- INPUT RECORDS -
-------

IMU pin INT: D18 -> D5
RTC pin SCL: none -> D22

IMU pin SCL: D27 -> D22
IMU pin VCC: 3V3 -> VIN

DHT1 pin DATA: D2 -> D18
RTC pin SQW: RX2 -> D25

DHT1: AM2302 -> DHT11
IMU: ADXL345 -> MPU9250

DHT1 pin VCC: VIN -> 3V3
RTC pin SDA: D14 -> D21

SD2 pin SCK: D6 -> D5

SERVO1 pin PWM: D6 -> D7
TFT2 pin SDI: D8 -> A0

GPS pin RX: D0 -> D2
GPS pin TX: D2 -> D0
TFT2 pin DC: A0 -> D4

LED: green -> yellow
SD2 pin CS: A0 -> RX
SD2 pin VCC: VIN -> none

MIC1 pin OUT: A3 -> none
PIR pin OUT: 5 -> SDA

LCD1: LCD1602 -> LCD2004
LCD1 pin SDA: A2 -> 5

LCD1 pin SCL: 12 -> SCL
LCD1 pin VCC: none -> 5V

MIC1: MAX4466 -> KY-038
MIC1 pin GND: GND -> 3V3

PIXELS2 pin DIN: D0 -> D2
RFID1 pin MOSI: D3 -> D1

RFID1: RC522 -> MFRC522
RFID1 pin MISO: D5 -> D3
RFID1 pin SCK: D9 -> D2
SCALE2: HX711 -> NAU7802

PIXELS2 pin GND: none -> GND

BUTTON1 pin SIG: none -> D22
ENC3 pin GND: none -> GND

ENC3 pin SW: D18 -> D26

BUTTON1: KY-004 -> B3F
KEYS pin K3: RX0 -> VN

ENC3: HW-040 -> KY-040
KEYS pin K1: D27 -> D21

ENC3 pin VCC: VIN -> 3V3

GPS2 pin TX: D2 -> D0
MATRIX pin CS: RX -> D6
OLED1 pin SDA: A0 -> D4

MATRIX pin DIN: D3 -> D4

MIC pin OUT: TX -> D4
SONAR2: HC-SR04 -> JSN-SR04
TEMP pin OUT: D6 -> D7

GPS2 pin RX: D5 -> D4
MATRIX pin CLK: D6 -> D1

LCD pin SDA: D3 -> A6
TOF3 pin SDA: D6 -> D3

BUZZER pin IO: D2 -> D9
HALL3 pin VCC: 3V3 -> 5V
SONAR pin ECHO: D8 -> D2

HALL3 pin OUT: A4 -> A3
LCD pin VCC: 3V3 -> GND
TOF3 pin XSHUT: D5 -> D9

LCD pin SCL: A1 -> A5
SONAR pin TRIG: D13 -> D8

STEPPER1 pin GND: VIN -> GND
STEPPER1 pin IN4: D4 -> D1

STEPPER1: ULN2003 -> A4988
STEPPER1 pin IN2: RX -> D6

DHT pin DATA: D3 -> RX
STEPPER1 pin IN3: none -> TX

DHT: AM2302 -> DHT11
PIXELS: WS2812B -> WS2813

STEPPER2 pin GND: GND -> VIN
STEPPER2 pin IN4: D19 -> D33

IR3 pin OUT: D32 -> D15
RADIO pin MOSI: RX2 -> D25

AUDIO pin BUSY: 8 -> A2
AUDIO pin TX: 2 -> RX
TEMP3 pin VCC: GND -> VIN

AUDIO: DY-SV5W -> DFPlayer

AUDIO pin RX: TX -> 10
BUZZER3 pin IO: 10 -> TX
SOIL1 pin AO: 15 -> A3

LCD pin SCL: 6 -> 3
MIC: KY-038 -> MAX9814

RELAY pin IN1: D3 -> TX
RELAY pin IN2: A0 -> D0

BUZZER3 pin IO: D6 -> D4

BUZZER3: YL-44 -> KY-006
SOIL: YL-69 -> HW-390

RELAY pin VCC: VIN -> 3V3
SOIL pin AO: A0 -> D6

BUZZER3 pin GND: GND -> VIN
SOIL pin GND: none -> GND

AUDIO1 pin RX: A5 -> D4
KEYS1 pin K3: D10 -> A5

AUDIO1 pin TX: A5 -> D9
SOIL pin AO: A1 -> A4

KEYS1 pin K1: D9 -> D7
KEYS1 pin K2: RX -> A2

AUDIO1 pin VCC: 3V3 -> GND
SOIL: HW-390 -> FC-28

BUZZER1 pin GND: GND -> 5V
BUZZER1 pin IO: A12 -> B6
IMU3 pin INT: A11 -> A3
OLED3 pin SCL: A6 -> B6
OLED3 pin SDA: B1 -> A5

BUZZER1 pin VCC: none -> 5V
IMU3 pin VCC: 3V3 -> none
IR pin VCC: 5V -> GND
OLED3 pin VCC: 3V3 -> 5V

-------

Check each line of the listing above. Copy the ones with the word "none".

- REPLY TO THE EXERCISE -
RTC pin SCL: none -> D22
SD2 pin VCC: VIN -> none
MIC1 pin OUT: A3 -> none
LCD1 pin VCC: none -> 5V
PIXELS2 pin GND: none -> GND
BUTTON1 pin SIG: none -> D22
ENC3 pin GND: none -> GND
STEPPER1 pin IN3: none -> TX
SOIL pin GND: none -> GND
BUZZER1 pin VCC: none -> 5V
IMU3 pin VCC: 3V3 -> none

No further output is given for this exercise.